═════ Exercise data

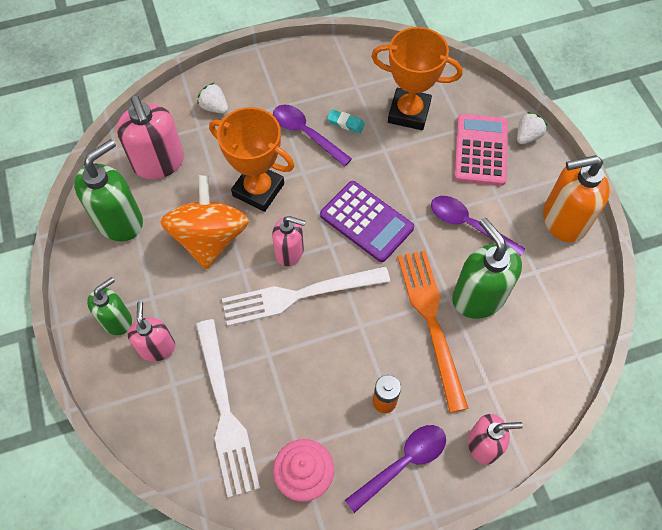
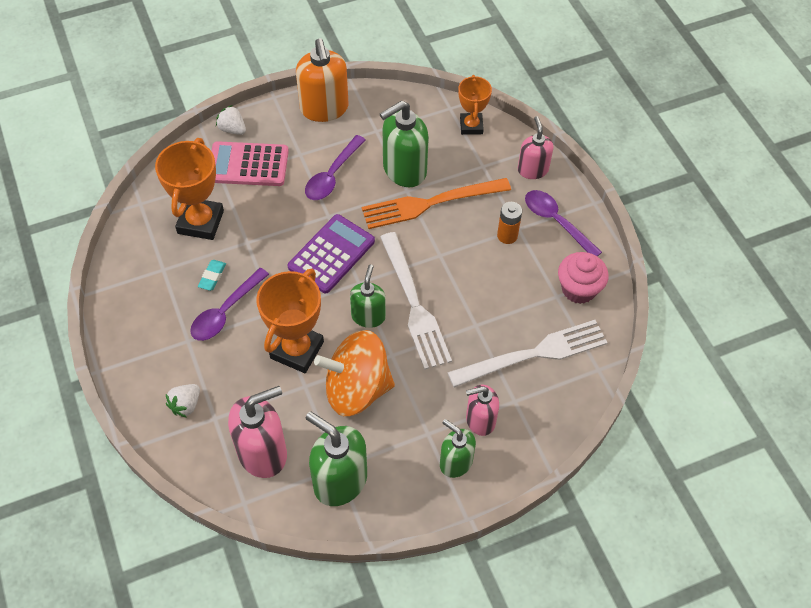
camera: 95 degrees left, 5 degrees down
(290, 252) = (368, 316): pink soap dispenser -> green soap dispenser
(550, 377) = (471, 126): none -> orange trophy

══════════

*Problem requirements:* Reproduce the lines above exactly, image-free.

*Task solution:*
camera: 95 degrees left, 5 degrees down
(290, 252) = (368, 316): pink soap dispenser -> green soap dispenser
(550, 377) = (471, 126): none -> orange trophy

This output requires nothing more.